§ Saved entries

^^^^^^^^^^^^^^^^

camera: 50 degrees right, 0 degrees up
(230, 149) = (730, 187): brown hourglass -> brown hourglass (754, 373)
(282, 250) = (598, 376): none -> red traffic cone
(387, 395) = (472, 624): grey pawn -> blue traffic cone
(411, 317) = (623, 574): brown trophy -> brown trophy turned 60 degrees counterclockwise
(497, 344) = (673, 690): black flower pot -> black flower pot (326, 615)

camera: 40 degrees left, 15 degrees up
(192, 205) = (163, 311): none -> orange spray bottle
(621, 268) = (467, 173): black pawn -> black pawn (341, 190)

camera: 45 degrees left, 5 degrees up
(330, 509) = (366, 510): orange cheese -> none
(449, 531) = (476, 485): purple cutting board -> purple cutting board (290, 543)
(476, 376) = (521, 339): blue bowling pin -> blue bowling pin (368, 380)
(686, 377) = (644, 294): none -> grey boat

^^^^^^^^^^^^^^^^

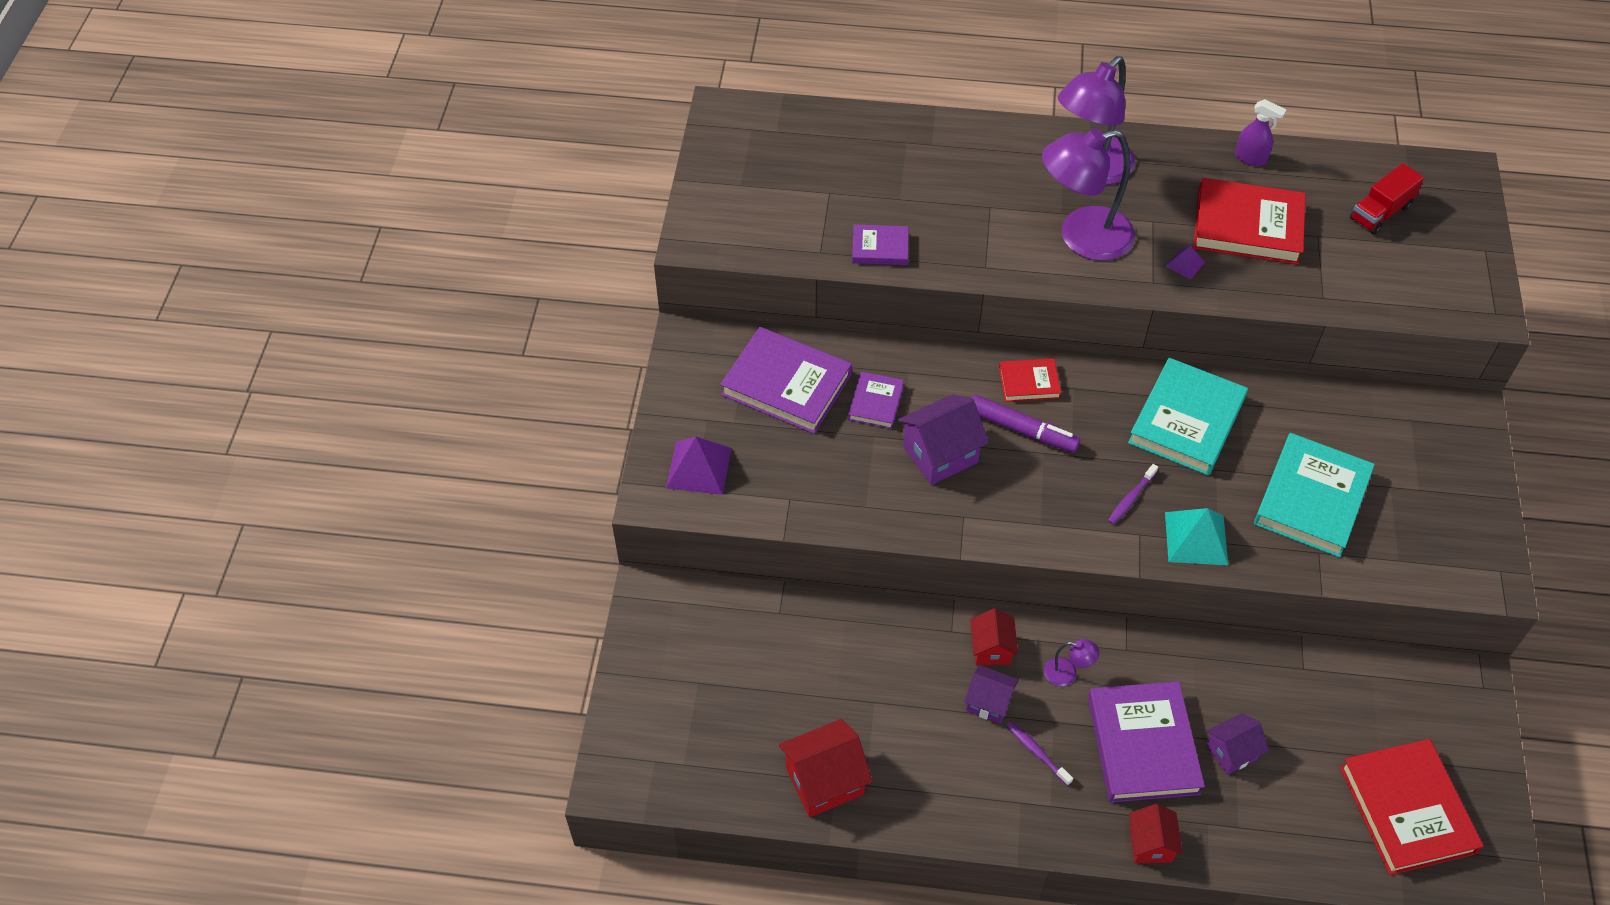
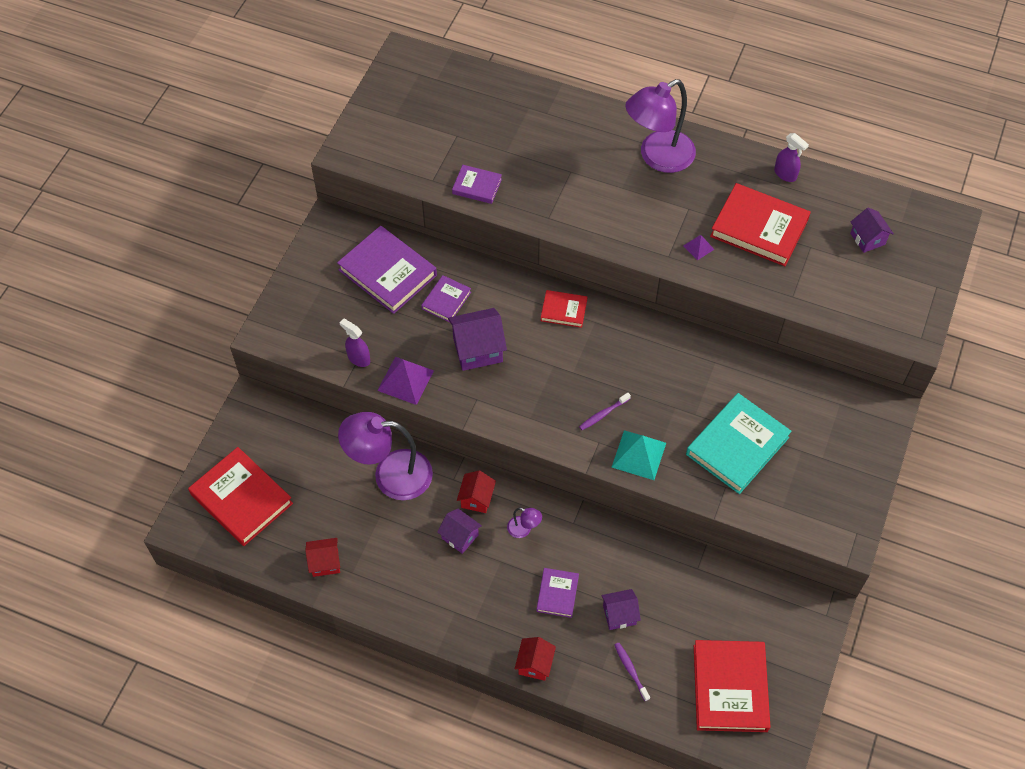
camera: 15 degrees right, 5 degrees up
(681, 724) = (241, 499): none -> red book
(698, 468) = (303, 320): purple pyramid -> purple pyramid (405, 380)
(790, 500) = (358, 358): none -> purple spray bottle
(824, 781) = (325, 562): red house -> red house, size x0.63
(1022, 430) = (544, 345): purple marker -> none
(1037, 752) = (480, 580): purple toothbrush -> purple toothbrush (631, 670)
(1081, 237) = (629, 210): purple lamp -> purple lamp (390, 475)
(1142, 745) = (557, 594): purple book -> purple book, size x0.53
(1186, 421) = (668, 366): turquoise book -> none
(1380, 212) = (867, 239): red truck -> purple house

^^^^^^^^^^^^^^^^

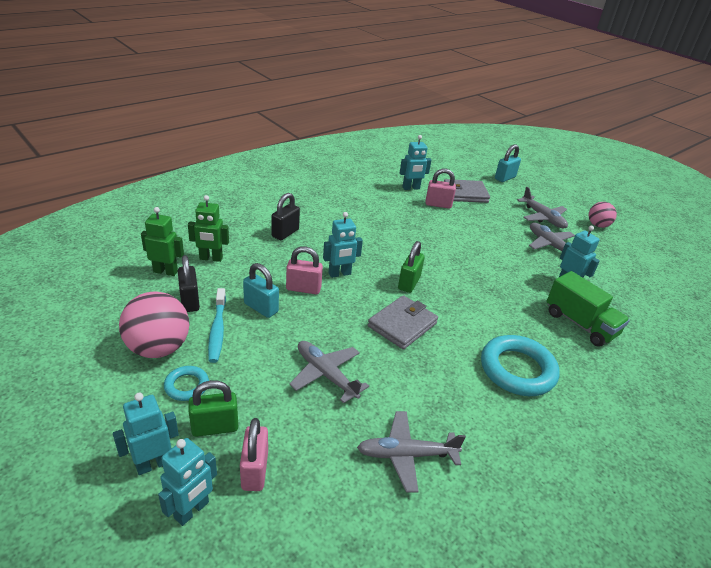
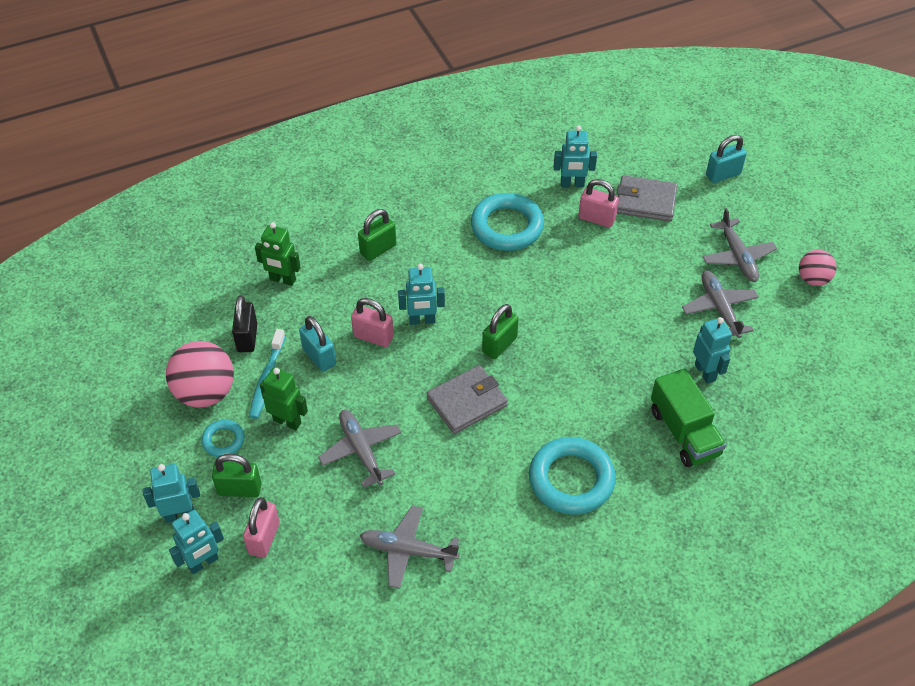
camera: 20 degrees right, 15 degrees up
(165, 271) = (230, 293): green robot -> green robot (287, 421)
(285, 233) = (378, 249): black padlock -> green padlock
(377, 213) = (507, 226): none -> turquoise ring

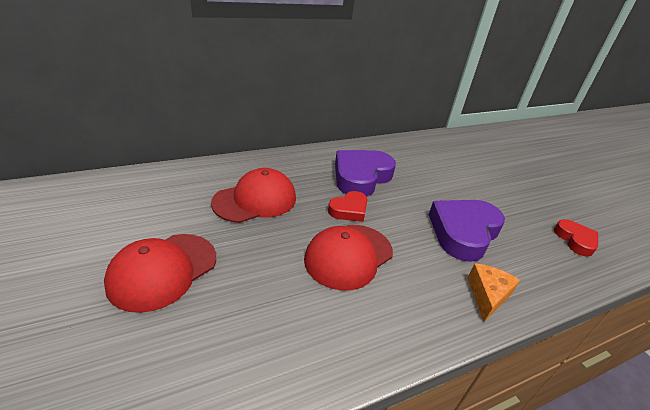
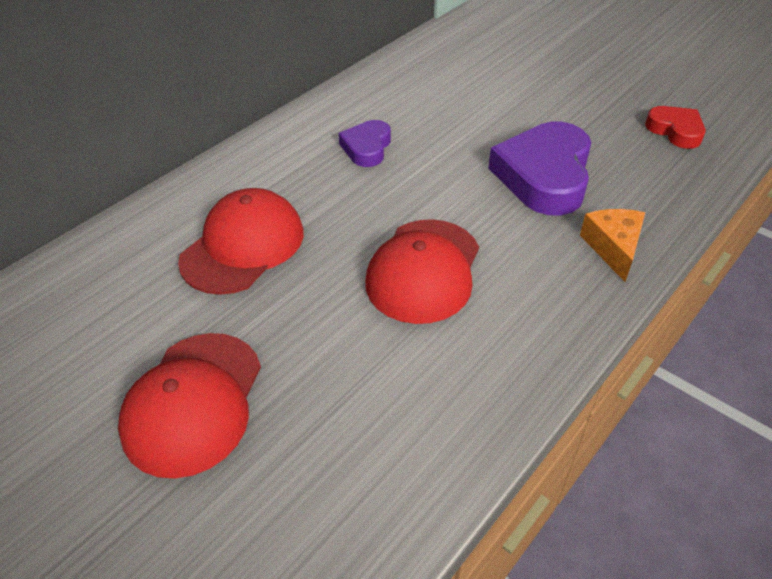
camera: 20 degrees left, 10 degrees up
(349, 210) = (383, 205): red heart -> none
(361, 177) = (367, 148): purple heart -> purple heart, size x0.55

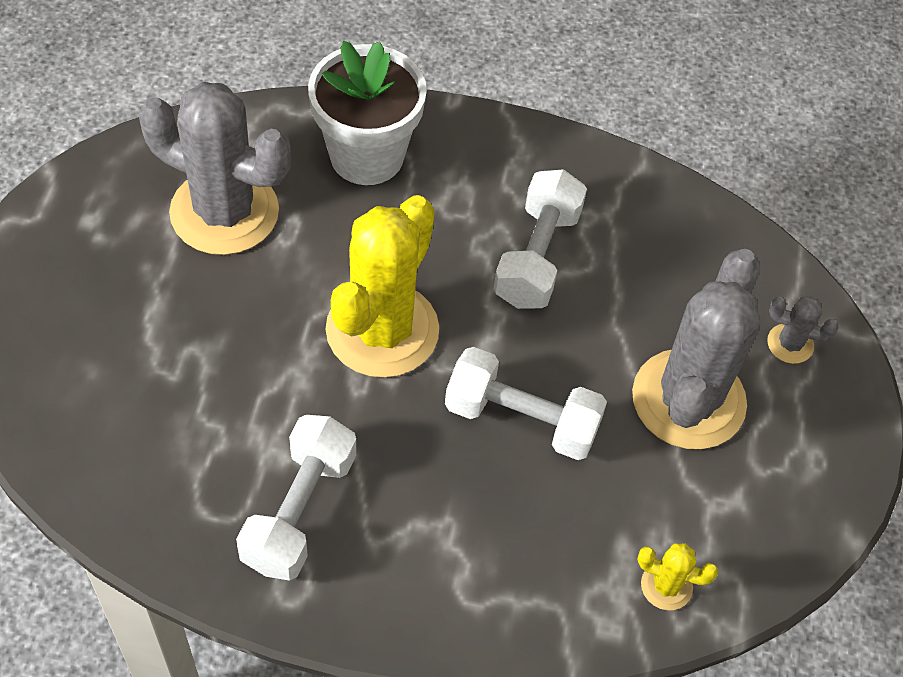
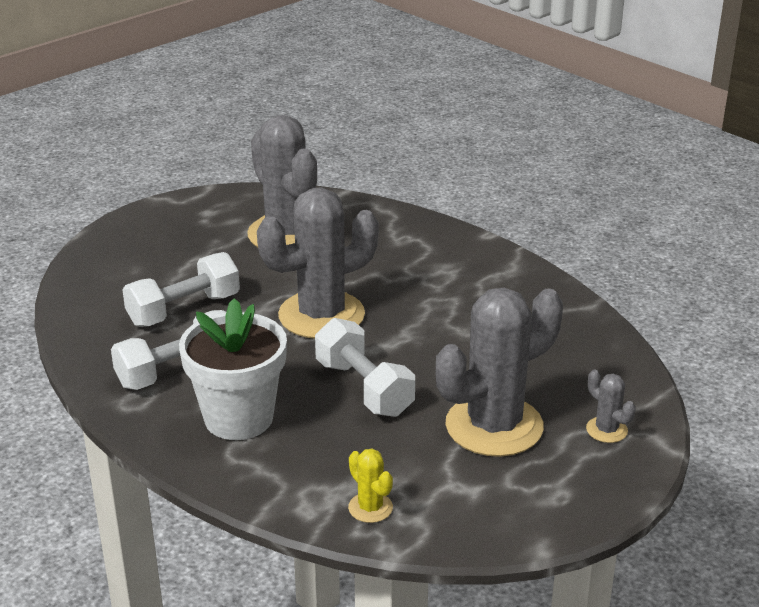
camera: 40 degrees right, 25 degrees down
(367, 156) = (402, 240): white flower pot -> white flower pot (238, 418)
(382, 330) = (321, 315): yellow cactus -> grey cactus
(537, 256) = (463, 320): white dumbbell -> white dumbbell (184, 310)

^^^^^^^^^^^^^^^^

§ PROBLEM DETAILS
Using the data above, repeat exactly the lines that begin at the line with "camera: 50 degrees right, 0 degrees up" and end at the line with "(686, 377) = (644, 294): none -> grey boat", both ends included.

§ OUTPUT OF THE EXERCISE
camera: 50 degrees right, 0 degrees up
(230, 149) = (730, 187): brown hourglass -> brown hourglass (754, 373)
(282, 250) = (598, 376): none -> red traffic cone
(387, 395) = (472, 624): grey pawn -> blue traffic cone
(411, 317) = (623, 574): brown trophy -> brown trophy turned 60 degrees counterclockwise
(497, 344) = (673, 690): black flower pot -> black flower pot (326, 615)

camera: 40 degrees left, 15 degrees up
(192, 205) = (163, 311): none -> orange spray bottle
(621, 268) = (467, 173): black pawn -> black pawn (341, 190)

camera: 45 degrees left, 5 degrees up
(330, 509) = (366, 510): orange cheese -> none
(449, 531) = (476, 485): purple cutting board -> purple cutting board (290, 543)
(476, 376) = (521, 339): blue bowling pin -> blue bowling pin (368, 380)
(686, 377) = (644, 294): none -> grey boat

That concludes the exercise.